Data extract -
┄┄┄┄┄┄

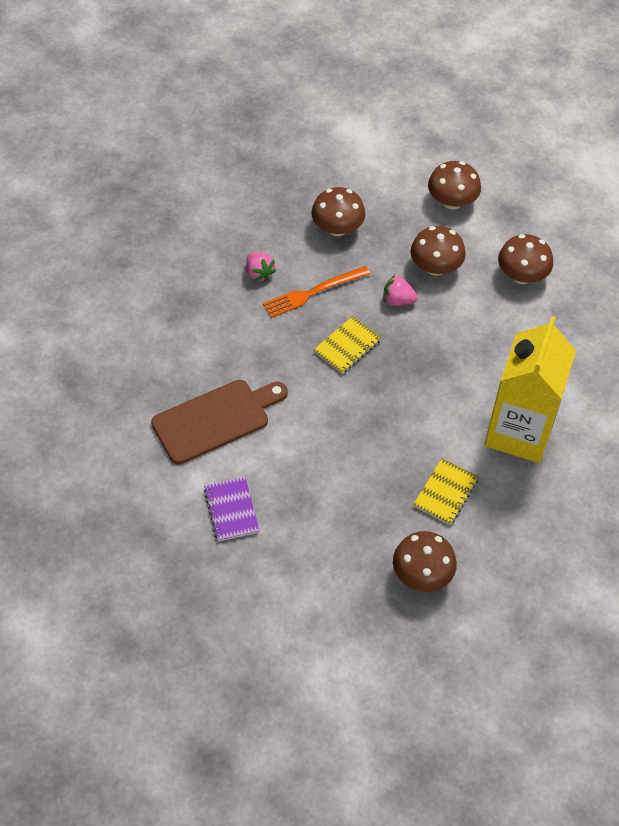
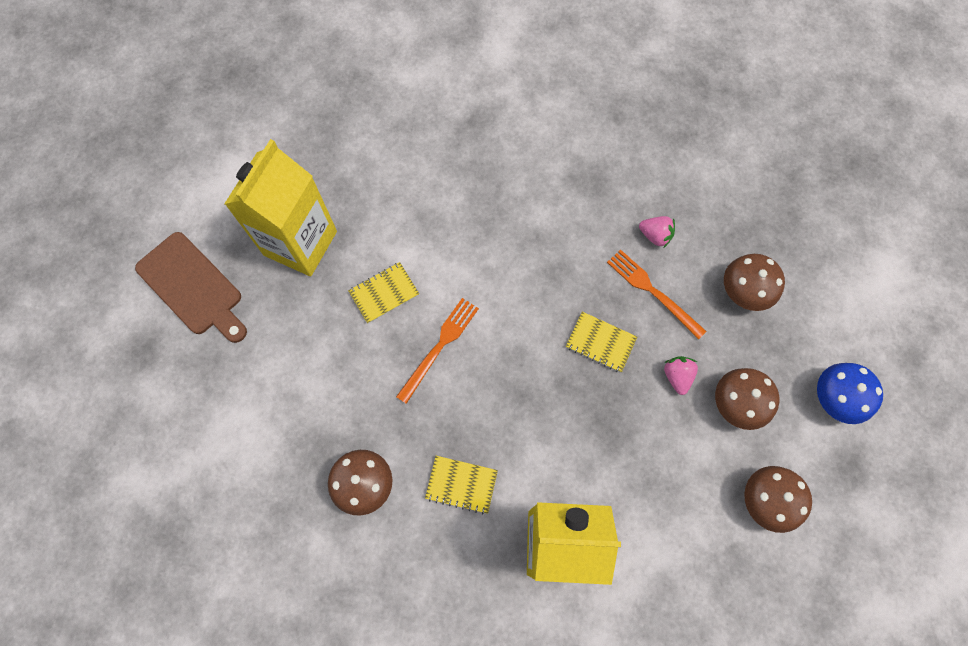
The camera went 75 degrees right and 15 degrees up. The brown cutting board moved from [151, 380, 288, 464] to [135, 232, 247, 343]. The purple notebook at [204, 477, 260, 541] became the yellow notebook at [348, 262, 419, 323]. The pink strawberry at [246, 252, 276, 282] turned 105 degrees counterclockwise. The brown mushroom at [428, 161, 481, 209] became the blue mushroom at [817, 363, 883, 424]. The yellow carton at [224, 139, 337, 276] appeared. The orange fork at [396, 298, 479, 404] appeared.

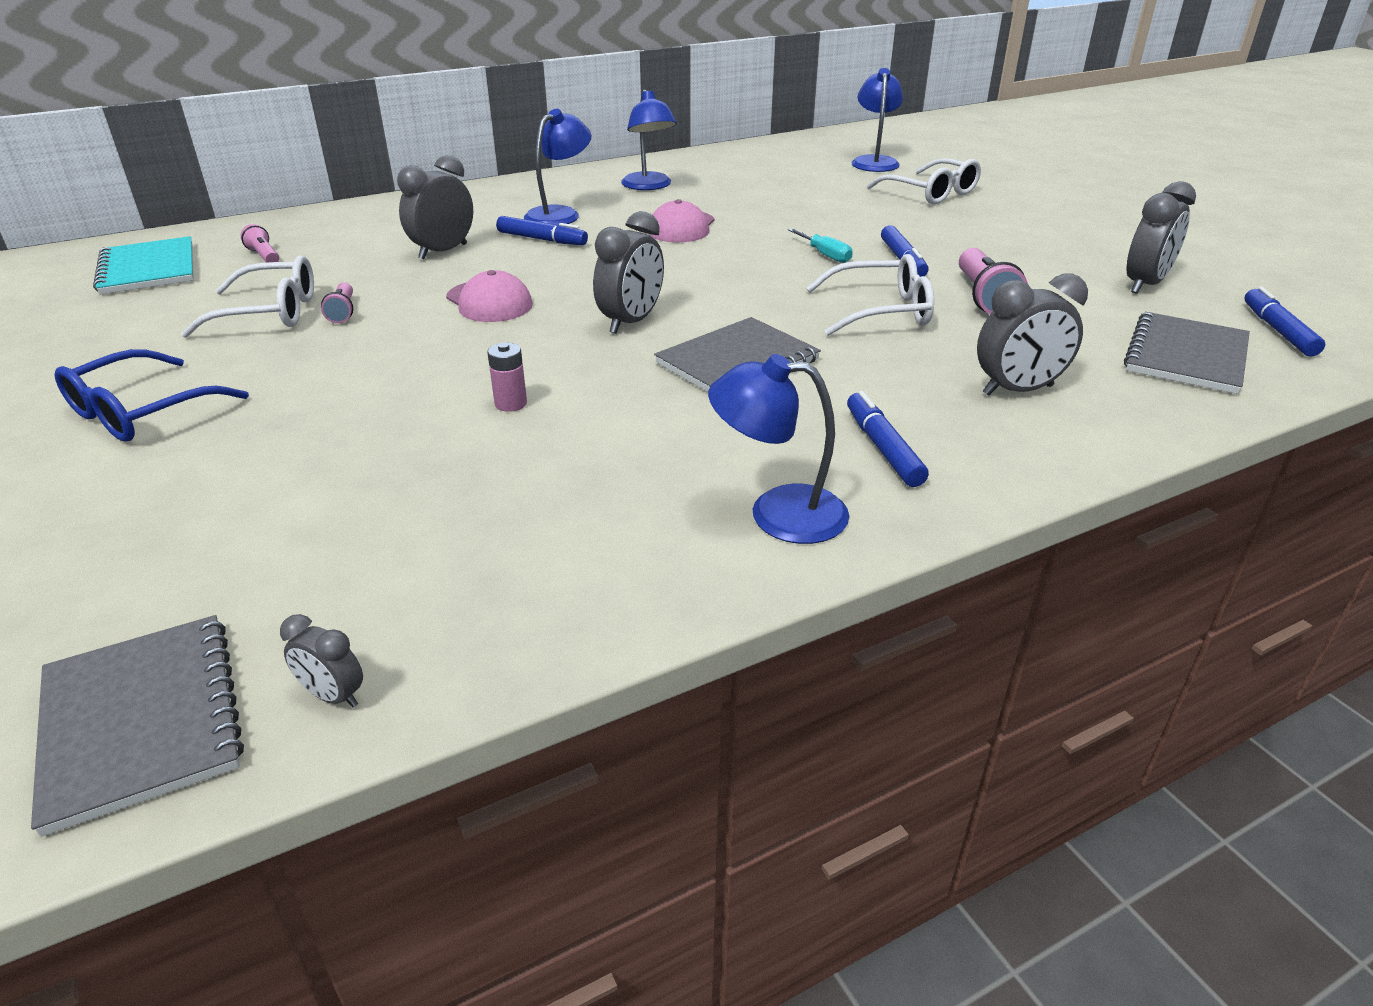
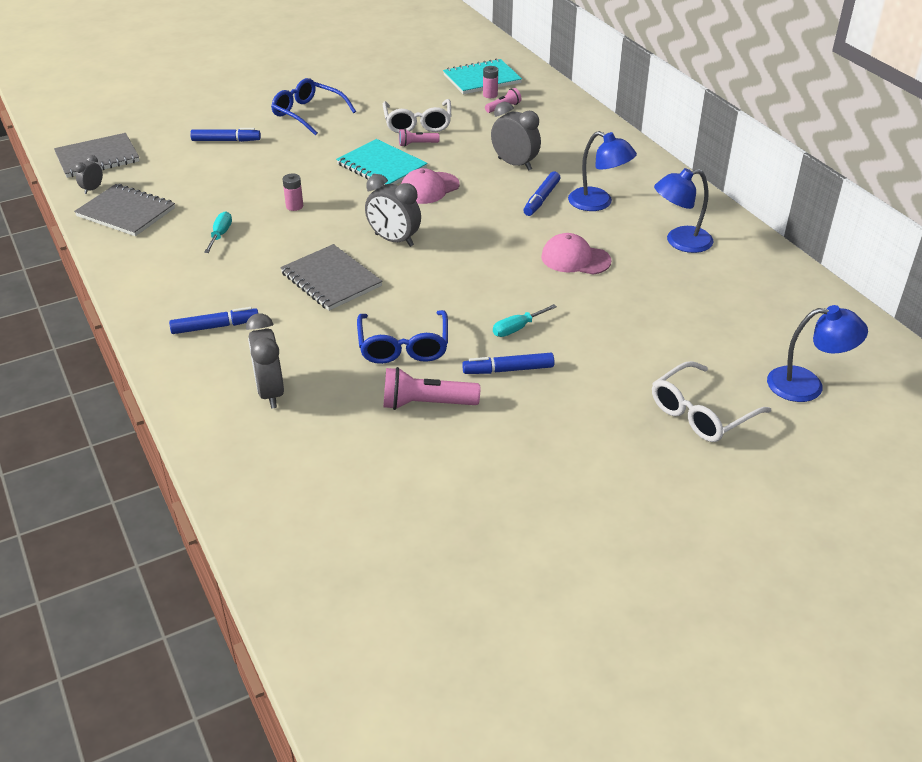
The camera went 90 degrees right and 5 degrees up. The blue lamp at [708, 354, 849, 544] disappeared. The white glasses at [806, 254, 934, 336] became the blue glasses at [357, 310, 448, 364]. The grey notebook moved from [1124, 312, 1250, 394] to [74, 184, 175, 236]. The grey clock at [1127, 181, 1196, 294] disappeared. The blue marker moved from [1244, 286, 1325, 357] to [190, 128, 261, 142]. The turquoise screwdriver at [204, 211, 232, 253] appeared. The turquoise notebook at [336, 139, 428, 185] appeared. The pink battery at [483, 66, 498, 98] appeared.

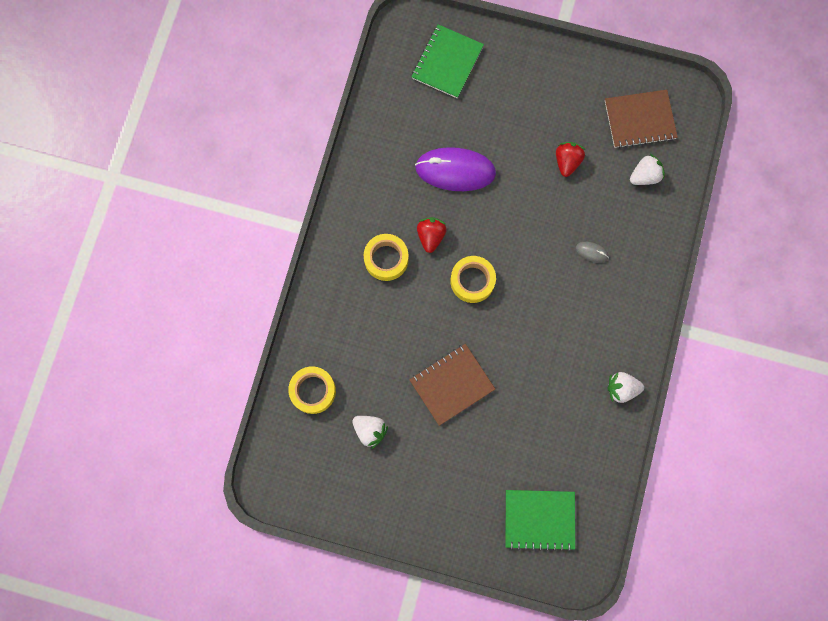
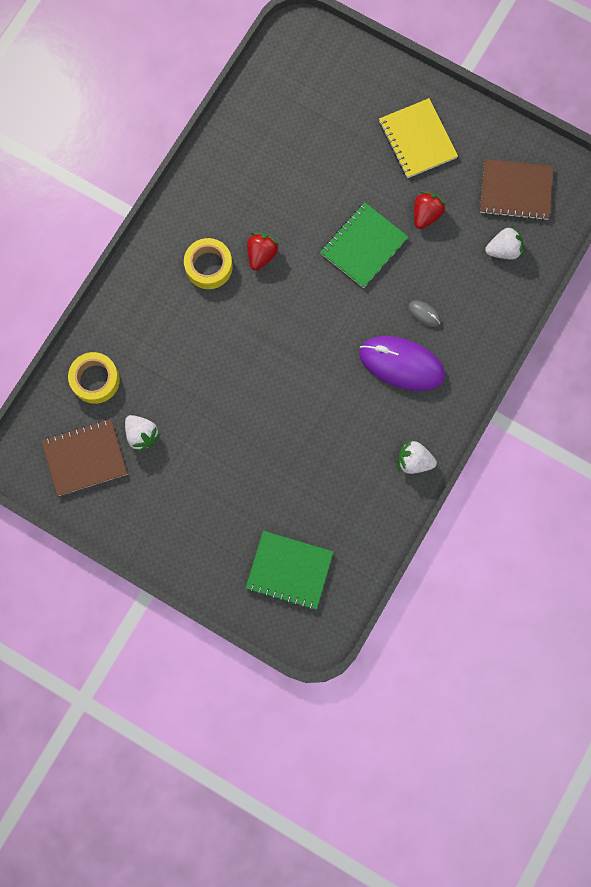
The camera went 15 degrees right and 0 degrees up. The brown notebook moved from [409, 344, 495, 426] to [42, 419, 127, 496]. The green notebook moved from [411, 24, 484, 98] to [320, 202, 408, 288]. The purple mouse moved from [415, 147, 496, 191] to [359, 336, 445, 391]. The yellow tape at [450, 256, 496, 303] disappeared. The yellow notebook at [379, 98, 458, 178] appeared.

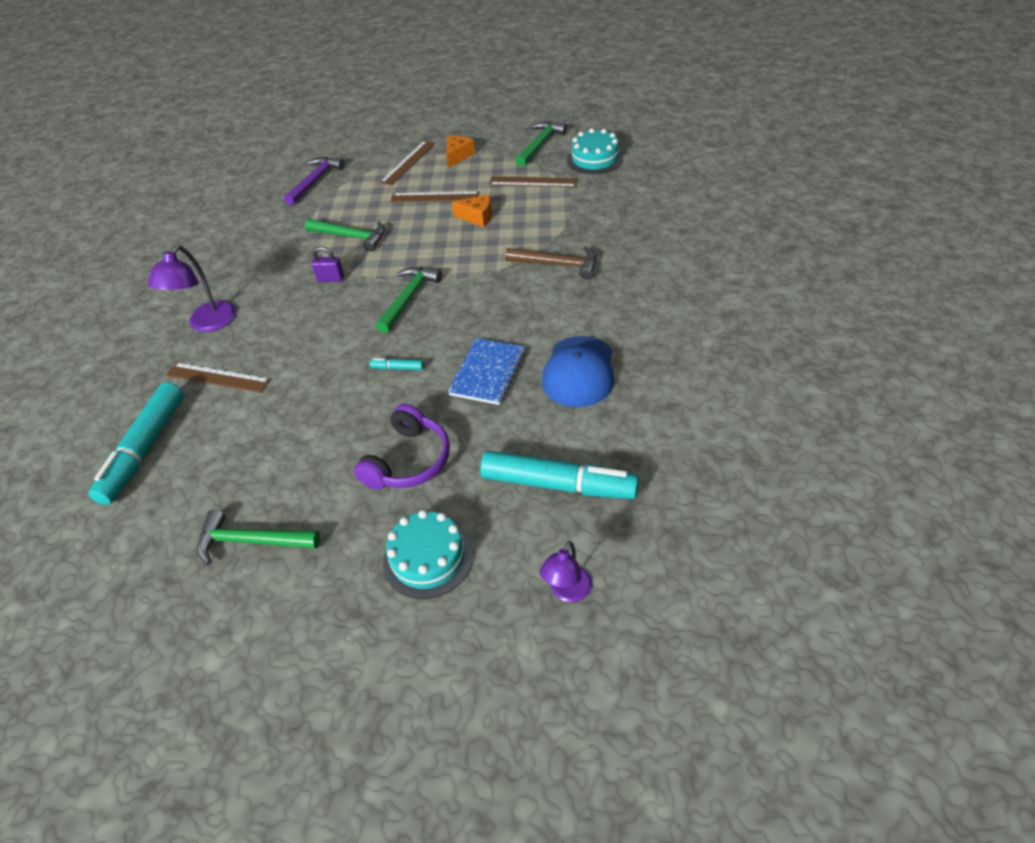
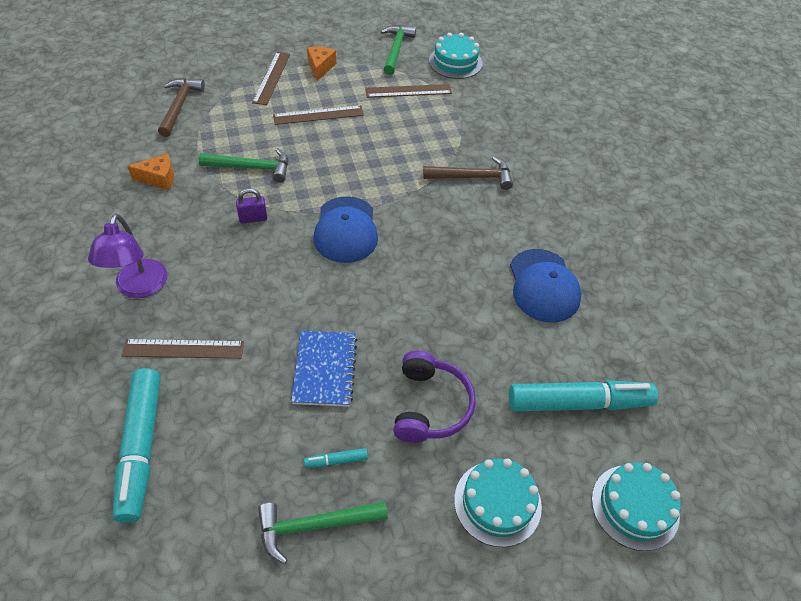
The camera went 25 degrees left and 5 degrees up. The purple hammer at [284, 156, 345, 205] became the brown hammer at [158, 78, 205, 137]. The turquoise marker moved from [369, 358, 424, 370] to [304, 448, 368, 468]. The green hammer at [376, 267, 442, 333] was replaced by the blue cap at [314, 196, 378, 263]. The blue notebook moved from [448, 338, 525, 405] to [291, 331, 358, 407]. The orange cheese moved from [452, 195, 492, 227] to [127, 153, 174, 190]. The purple lamp at [540, 541, 592, 602] was replaced by the turquoise cake at [592, 463, 681, 551].

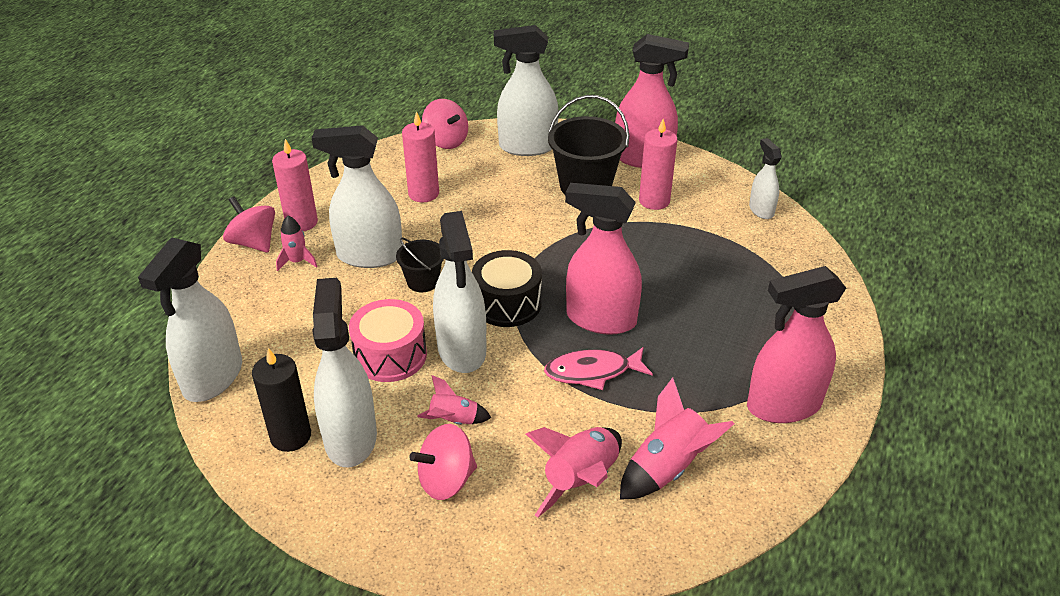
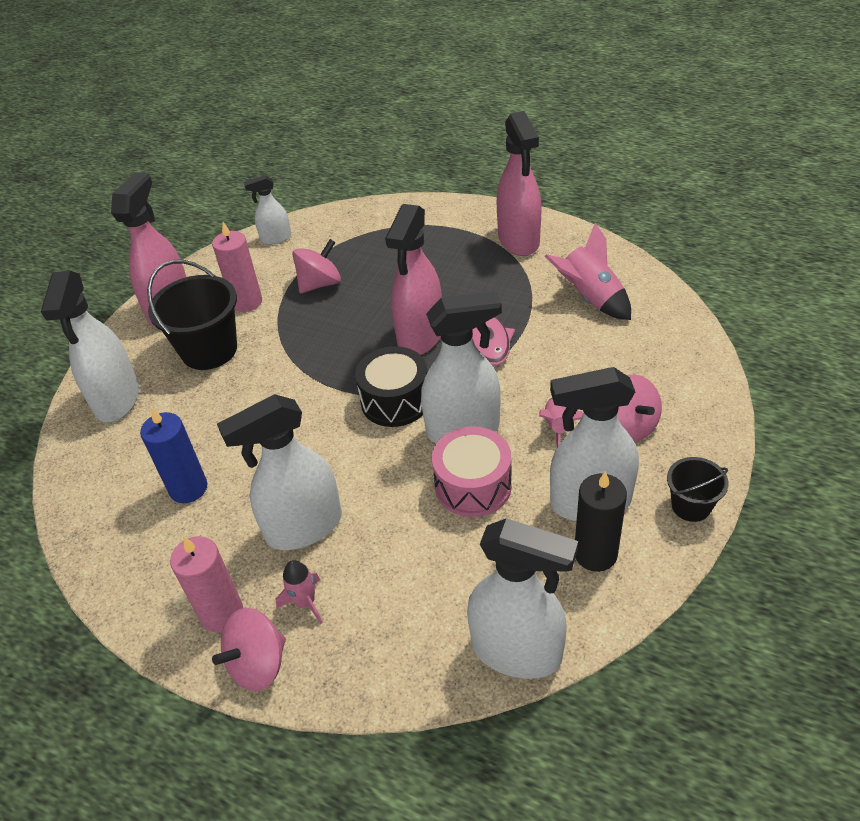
The camera went 85 degrees left and 5 degrees up. The white spray bottle at [312, 125, 402, 268] turned 60 degrees clockwise. The black bucket moved from [396, 238, 444, 292] to [667, 457, 729, 522]. The pink candle at [402, 111, 439, 202] became the blue candle at [140, 408, 207, 503]. The pink spinning top moved from [422, 99, 468, 149] to [292, 239, 341, 293]. The pink rocket at [526, 427, 622, 518] disappeared.

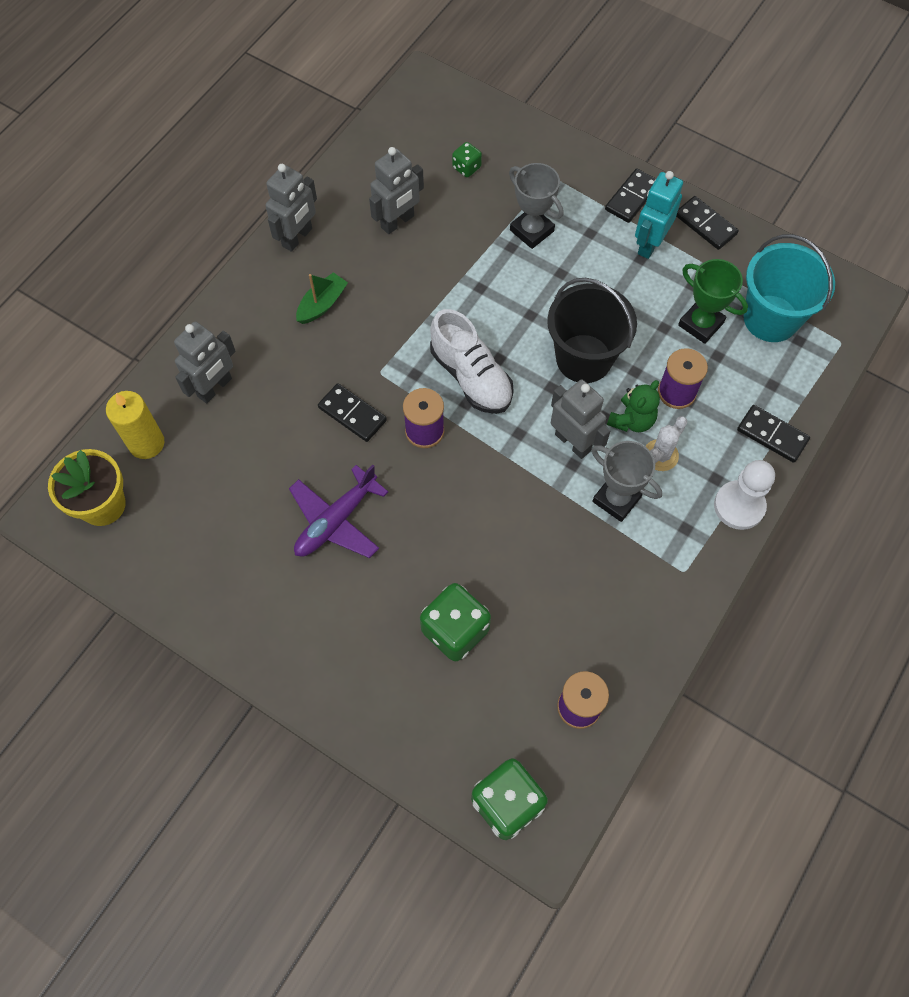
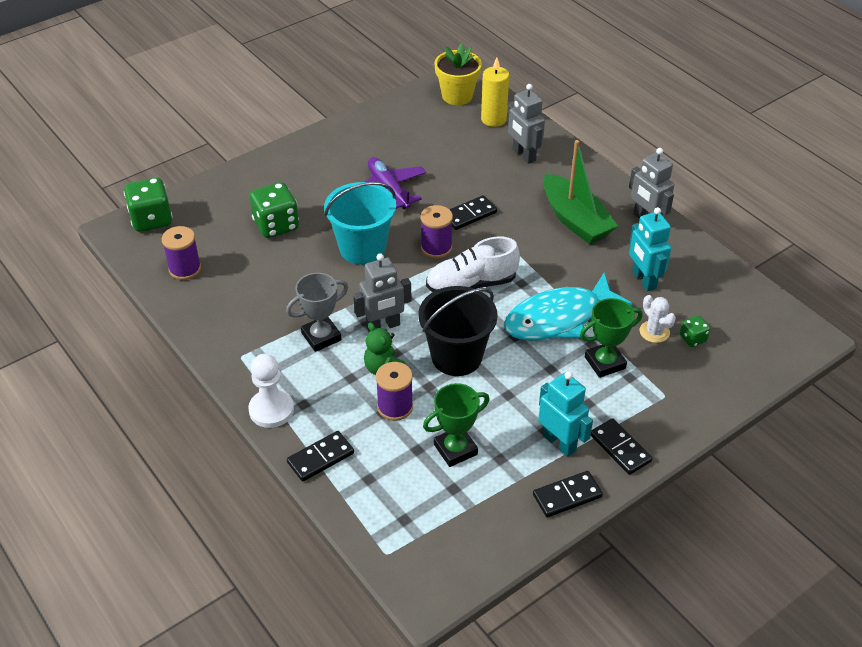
The camera went 110 degrees right and 20 degrees down. The green boat at [296, 272, 348, 324] changed to 1.88 times the size. The grey robot at [369, 147, 424, 234] became the turquoise robot at [629, 207, 671, 291]. The grey trophy at [509, 163, 564, 249] became the green trophy at [580, 298, 643, 378]. The white cactus moved from [645, 416, 687, 471] to [640, 295, 676, 343]. The turquoise bucket moved from [744, 234, 835, 342] to [324, 182, 396, 265]. The turquoise fish at [504, 273, 633, 340] appeared.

┄┄┄┄┄┄

Apart from the pictures, every line of the data above should be given again exactly.

Output for this task -
The camera went 75 degrees right and 15 degrees up. The brown cutting board moved from [151, 380, 288, 464] to [135, 232, 247, 343]. The purple notebook at [204, 477, 260, 541] became the yellow notebook at [348, 262, 419, 323]. The pink strawberry at [246, 252, 276, 282] turned 105 degrees counterclockwise. The brown mushroom at [428, 161, 481, 209] became the blue mushroom at [817, 363, 883, 424]. The yellow carton at [224, 139, 337, 276] appeared. The orange fork at [396, 298, 479, 404] appeared.

The camera went 90 degrees right and 5 degrees up. The blue lamp at [708, 354, 849, 544] disappeared. The white glasses at [806, 254, 934, 336] became the blue glasses at [357, 310, 448, 364]. The grey notebook moved from [1124, 312, 1250, 394] to [74, 184, 175, 236]. The grey clock at [1127, 181, 1196, 294] disappeared. The blue marker moved from [1244, 286, 1325, 357] to [190, 128, 261, 142]. The turquoise screwdriver at [204, 211, 232, 253] appeared. The turquoise notebook at [336, 139, 428, 185] appeared. The pink battery at [483, 66, 498, 98] appeared.

The camera went 15 degrees right and 0 degrees up. The brown notebook moved from [409, 344, 495, 426] to [42, 419, 127, 496]. The green notebook moved from [411, 24, 484, 98] to [320, 202, 408, 288]. The purple mouse moved from [415, 147, 496, 191] to [359, 336, 445, 391]. The yellow tape at [450, 256, 496, 303] disappeared. The yellow notebook at [379, 98, 458, 178] appeared.

The camera went 25 degrees left and 5 degrees up. The purple hammer at [284, 156, 345, 205] became the brown hammer at [158, 78, 205, 137]. The turquoise marker moved from [369, 358, 424, 370] to [304, 448, 368, 468]. The green hammer at [376, 267, 442, 333] was replaced by the blue cap at [314, 196, 378, 263]. The blue notebook moved from [448, 338, 525, 405] to [291, 331, 358, 407]. The orange cheese moved from [452, 195, 492, 227] to [127, 153, 174, 190]. The purple lamp at [540, 541, 592, 602] was replaced by the turquoise cake at [592, 463, 681, 551].

The camera went 85 degrees left and 5 degrees up. The white spray bottle at [312, 125, 402, 268] turned 60 degrees clockwise. The black bucket moved from [396, 238, 444, 292] to [667, 457, 729, 522]. The pink candle at [402, 111, 439, 202] became the blue candle at [140, 408, 207, 503]. The pink spinning top moved from [422, 99, 468, 149] to [292, 239, 341, 293]. The pink rocket at [526, 427, 622, 518] disappeared.

The camera went 110 degrees right and 20 degrees down. The green boat at [296, 272, 348, 324] changed to 1.88 times the size. The grey robot at [369, 147, 424, 234] became the turquoise robot at [629, 207, 671, 291]. The grey trophy at [509, 163, 564, 249] became the green trophy at [580, 298, 643, 378]. The white cactus moved from [645, 416, 687, 471] to [640, 295, 676, 343]. The turquoise bucket moved from [744, 234, 835, 342] to [324, 182, 396, 265]. The turquoise fish at [504, 273, 633, 340] appeared.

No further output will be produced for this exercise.